Your goal: Reproduce the records verbatim, starting at their first line and ending at the line that contains "79: (969, 1133)", with both of these lines included. Omit the pictures from the output.

Records supplied:
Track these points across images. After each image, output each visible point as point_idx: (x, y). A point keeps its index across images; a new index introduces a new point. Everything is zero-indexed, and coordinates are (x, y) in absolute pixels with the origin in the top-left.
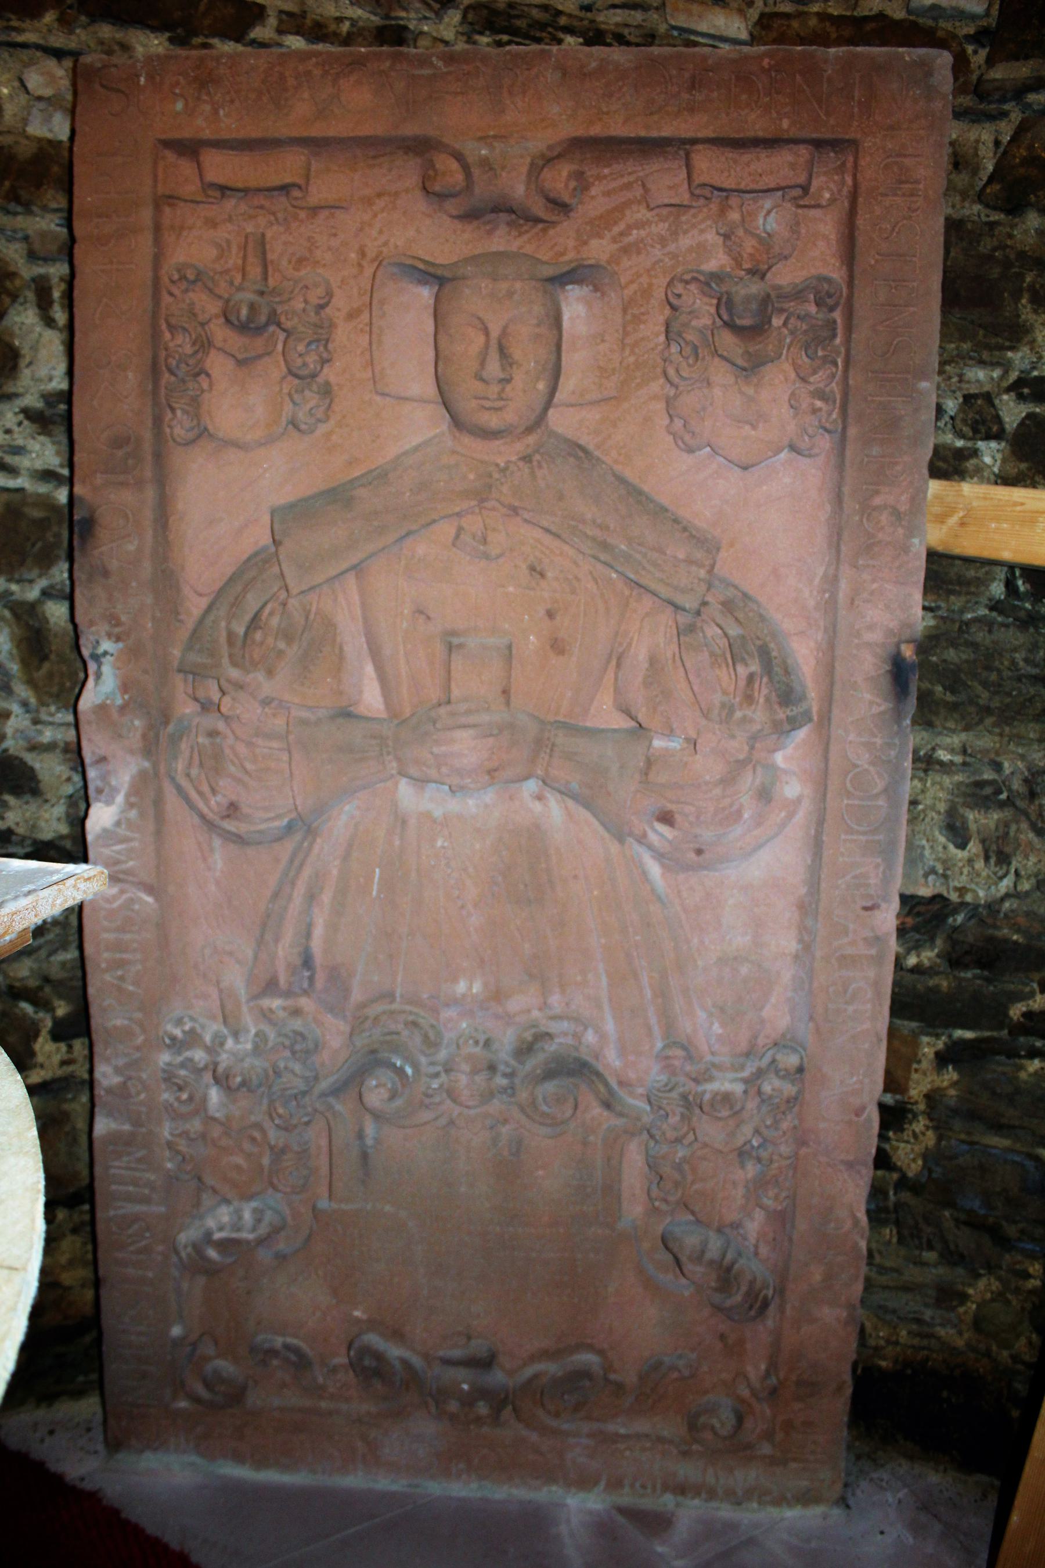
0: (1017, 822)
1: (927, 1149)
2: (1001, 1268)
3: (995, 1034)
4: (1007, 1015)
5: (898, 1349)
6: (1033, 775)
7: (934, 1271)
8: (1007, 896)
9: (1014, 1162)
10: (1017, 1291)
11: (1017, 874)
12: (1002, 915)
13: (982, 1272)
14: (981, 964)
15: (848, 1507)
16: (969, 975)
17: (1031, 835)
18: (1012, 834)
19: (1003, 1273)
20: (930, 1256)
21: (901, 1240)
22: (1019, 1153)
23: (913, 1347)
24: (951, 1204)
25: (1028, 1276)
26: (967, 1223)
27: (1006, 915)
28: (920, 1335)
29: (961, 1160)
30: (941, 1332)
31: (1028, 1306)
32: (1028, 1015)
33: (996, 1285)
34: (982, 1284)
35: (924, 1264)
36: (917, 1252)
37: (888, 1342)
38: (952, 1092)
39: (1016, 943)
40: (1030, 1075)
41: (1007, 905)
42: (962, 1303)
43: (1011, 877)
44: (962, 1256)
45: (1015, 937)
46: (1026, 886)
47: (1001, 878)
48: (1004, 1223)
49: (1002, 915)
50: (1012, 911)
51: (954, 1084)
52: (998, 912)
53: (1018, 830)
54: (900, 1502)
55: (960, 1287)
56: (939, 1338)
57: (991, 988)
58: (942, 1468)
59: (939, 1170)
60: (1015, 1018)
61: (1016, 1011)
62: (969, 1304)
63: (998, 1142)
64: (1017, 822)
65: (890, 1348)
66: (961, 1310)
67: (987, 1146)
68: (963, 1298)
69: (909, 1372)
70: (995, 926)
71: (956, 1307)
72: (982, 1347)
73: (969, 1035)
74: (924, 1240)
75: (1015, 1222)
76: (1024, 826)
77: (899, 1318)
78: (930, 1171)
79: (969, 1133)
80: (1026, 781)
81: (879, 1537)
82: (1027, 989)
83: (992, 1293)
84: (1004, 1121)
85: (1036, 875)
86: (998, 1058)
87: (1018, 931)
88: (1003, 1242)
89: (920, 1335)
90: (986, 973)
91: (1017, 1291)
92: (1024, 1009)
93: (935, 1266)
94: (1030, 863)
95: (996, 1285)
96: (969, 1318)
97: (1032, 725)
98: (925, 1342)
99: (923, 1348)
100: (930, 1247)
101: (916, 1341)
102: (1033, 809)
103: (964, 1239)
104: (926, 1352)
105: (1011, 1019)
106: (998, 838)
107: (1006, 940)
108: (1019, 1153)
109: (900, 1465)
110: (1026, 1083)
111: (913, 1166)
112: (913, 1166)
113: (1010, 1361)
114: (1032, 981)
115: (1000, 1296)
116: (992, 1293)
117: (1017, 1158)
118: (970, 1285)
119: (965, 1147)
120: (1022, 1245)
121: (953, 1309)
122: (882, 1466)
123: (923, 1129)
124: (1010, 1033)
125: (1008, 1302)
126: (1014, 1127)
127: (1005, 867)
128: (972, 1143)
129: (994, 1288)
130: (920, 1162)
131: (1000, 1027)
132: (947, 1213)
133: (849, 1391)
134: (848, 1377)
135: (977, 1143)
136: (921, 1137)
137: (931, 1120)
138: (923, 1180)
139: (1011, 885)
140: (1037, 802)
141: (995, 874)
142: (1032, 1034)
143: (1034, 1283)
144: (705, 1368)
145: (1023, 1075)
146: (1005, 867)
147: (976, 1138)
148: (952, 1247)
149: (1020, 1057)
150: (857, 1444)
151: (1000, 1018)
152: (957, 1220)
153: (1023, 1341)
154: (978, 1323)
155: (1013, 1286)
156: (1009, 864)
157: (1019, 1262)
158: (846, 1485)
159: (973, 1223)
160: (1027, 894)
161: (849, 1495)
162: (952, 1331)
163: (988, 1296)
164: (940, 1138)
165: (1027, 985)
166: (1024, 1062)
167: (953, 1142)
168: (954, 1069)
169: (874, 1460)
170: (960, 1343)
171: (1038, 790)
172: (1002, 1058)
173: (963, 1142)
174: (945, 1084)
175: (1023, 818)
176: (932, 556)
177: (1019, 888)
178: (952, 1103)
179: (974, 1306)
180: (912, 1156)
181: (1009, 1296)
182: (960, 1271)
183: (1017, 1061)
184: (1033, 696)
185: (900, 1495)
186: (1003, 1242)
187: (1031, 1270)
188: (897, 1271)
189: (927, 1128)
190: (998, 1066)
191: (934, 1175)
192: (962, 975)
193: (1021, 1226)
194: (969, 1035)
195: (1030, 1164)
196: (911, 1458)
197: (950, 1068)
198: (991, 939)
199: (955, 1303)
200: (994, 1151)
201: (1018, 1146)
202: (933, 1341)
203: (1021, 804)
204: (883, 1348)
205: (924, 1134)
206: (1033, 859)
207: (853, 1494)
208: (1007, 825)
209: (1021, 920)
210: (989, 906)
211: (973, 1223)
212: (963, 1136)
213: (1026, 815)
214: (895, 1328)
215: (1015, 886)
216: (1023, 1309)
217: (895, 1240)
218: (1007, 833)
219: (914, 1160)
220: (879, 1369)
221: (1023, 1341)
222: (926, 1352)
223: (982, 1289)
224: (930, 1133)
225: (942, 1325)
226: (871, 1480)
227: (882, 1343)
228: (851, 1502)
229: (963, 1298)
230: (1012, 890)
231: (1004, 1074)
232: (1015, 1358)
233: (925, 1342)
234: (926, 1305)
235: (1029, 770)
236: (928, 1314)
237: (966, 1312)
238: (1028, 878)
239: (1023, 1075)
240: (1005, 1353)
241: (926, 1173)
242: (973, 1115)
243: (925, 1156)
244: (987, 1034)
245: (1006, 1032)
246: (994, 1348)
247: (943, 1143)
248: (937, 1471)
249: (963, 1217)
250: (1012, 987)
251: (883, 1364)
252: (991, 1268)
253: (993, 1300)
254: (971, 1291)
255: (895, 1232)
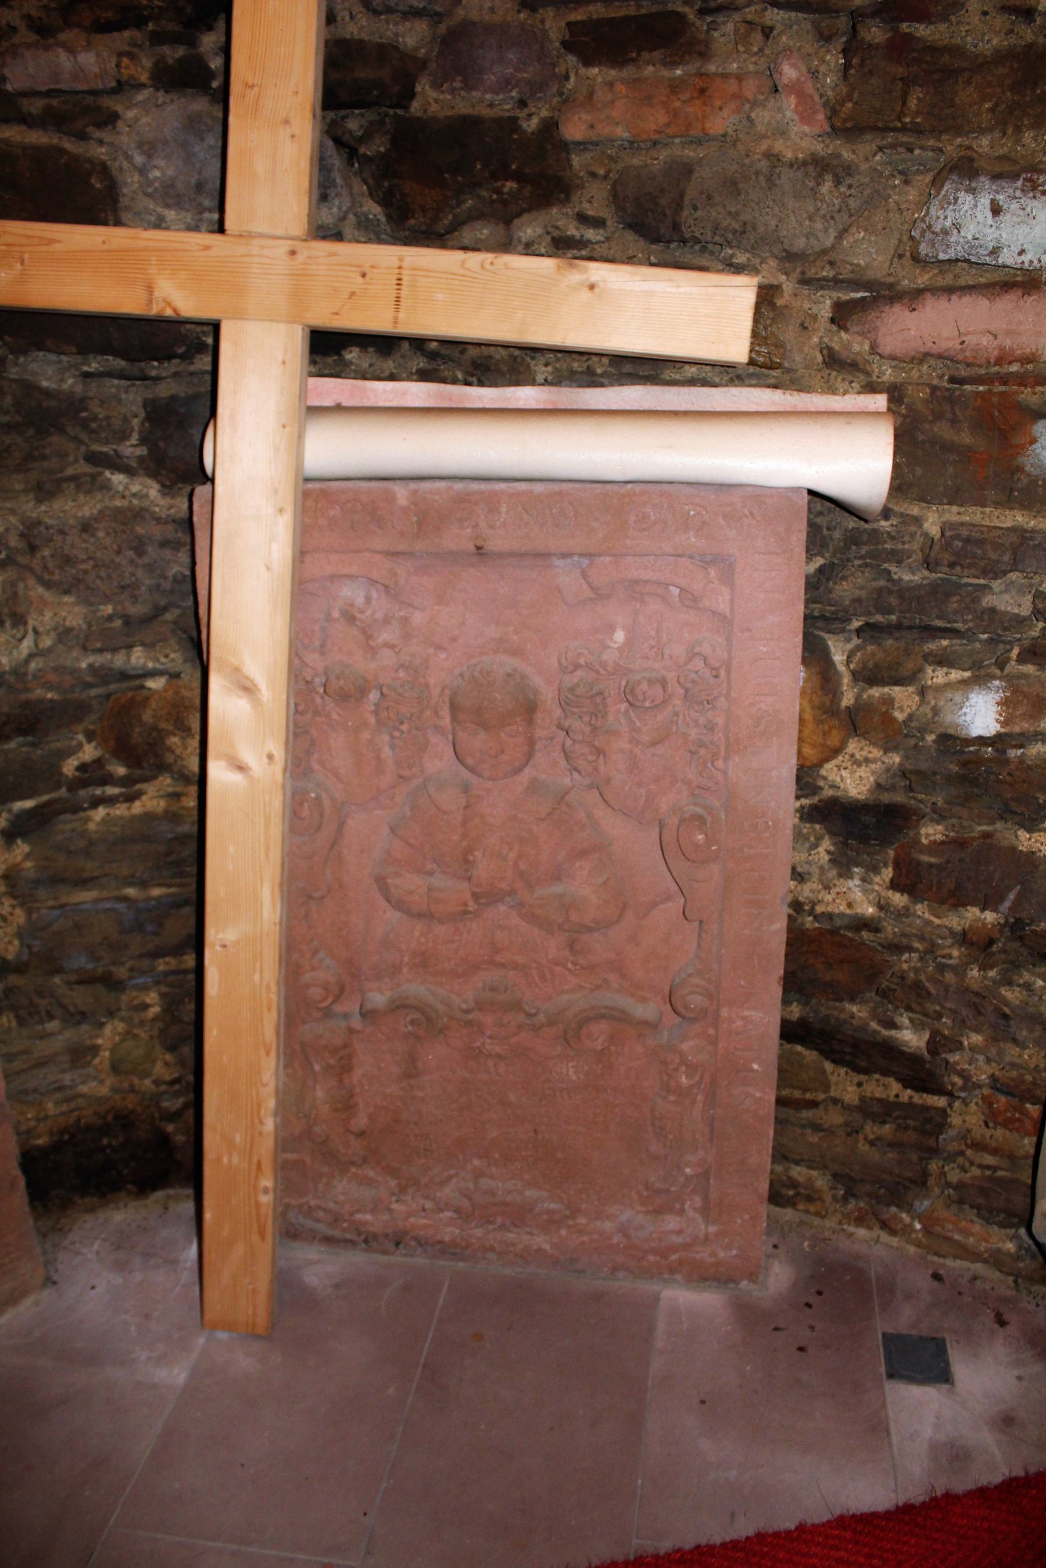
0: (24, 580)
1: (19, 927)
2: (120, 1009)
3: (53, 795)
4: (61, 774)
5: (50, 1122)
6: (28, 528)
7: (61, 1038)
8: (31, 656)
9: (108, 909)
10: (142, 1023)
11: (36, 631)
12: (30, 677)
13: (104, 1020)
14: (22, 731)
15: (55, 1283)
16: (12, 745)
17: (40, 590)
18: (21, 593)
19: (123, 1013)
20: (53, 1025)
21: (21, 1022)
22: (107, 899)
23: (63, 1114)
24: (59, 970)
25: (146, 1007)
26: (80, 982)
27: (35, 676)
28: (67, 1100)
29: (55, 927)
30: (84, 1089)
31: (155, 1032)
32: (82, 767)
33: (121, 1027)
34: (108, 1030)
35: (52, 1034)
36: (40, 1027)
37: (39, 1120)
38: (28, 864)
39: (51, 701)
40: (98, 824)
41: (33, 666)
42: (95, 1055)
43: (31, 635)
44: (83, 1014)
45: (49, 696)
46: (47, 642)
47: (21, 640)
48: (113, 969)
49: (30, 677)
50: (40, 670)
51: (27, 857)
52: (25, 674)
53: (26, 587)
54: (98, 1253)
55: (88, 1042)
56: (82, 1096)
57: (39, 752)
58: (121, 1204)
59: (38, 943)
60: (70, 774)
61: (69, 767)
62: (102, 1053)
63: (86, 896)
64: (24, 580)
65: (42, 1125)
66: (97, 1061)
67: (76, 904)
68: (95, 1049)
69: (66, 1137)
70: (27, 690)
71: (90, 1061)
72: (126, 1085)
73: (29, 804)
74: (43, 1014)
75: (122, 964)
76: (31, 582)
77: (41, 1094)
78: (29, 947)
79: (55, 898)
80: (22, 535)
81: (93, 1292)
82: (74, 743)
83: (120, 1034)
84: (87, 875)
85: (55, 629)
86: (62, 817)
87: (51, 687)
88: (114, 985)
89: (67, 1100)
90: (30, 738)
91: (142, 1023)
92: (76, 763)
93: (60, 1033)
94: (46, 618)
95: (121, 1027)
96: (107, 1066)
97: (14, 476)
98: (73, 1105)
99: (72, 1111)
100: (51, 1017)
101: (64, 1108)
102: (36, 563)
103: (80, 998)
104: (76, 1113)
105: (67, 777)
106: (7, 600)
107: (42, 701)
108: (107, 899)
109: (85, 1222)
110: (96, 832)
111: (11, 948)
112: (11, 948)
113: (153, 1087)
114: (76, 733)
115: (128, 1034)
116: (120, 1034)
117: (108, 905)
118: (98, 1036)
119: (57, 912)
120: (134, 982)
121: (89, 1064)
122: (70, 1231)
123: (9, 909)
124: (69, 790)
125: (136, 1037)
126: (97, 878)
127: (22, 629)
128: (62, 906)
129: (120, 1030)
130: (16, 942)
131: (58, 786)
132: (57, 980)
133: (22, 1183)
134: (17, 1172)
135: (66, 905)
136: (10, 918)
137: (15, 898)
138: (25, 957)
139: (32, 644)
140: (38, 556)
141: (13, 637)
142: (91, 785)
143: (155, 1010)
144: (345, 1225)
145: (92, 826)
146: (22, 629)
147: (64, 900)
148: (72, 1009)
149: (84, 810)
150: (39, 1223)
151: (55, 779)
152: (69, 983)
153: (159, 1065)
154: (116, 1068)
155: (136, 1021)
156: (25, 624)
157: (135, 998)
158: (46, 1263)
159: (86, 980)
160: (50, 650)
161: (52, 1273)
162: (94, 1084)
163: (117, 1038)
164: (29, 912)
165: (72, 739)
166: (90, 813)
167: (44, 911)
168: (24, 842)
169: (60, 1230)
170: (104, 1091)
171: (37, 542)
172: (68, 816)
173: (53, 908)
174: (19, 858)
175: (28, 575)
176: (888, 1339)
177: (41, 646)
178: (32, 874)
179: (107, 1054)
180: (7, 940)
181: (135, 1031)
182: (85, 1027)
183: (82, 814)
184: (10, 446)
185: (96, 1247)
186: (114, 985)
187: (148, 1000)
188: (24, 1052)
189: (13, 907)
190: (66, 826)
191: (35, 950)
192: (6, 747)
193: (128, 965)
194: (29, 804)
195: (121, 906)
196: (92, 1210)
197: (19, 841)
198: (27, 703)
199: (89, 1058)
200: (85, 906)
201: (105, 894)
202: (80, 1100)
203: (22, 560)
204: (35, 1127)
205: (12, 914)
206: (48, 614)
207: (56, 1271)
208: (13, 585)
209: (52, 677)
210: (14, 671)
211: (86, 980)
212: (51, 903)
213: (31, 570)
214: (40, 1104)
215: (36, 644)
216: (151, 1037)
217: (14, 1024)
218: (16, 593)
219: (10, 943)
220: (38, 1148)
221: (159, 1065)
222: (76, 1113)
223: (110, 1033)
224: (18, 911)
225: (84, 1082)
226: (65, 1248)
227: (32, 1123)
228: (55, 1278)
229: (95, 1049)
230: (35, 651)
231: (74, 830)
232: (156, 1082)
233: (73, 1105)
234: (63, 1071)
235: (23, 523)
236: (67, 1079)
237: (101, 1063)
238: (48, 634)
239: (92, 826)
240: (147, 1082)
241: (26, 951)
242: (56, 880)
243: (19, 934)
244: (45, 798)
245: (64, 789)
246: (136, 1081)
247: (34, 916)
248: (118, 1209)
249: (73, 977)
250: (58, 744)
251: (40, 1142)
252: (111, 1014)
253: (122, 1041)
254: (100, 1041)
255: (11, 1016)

Exercise solution:
Track these points across images. After each image, output each visible point as point_idx: (x, y). A point keeps its index across images; a new index introduces a new point. Everything is zero-indexed, and coordinates are (x, y) in absolute pixels with the origin in the top-left.
0: (1017, 822)
1: (927, 1149)
2: (1001, 1268)
3: (995, 1034)
4: (1007, 1015)
5: (898, 1349)
6: (1033, 775)
7: (934, 1271)
8: (1007, 896)
9: (1014, 1162)
10: (1017, 1291)
11: (1017, 874)
12: (1002, 915)
13: (982, 1272)
14: (981, 964)
15: (848, 1507)
16: (969, 975)
17: (1031, 835)
18: (1012, 834)
19: (1003, 1273)
20: (930, 1256)
21: (901, 1240)
22: (1019, 1153)
23: (913, 1347)
24: (951, 1204)
25: (1028, 1276)
26: (967, 1223)
27: (1006, 915)
28: (920, 1335)
29: (961, 1160)
30: (941, 1332)
31: (1028, 1306)
32: (1028, 1015)
33: (996, 1285)
34: (982, 1284)
35: (924, 1264)
36: (917, 1252)
37: (888, 1342)
38: (952, 1092)
39: (1016, 943)
40: (1030, 1075)
41: (1007, 905)
42: (962, 1303)
43: (1011, 877)
44: (962, 1256)
45: (1015, 937)
46: (1026, 886)
47: (1001, 878)
48: (1004, 1223)
49: (1002, 915)
50: (1012, 911)
51: (954, 1084)
52: (998, 912)
53: (1018, 830)
54: (900, 1502)
55: (960, 1287)
56: (939, 1338)
57: (991, 988)
58: (942, 1468)
59: (939, 1170)
60: (1015, 1018)
61: (1016, 1011)
62: (969, 1304)
63: (998, 1142)
64: (1017, 822)
65: (890, 1348)
66: (961, 1310)
67: (987, 1146)
68: (963, 1298)
69: (909, 1372)
70: (995, 926)
71: (956, 1307)
72: (982, 1347)
73: (969, 1035)
74: (924, 1240)
75: (1015, 1222)
76: (1024, 826)
77: (899, 1318)
78: (930, 1171)
79: (969, 1133)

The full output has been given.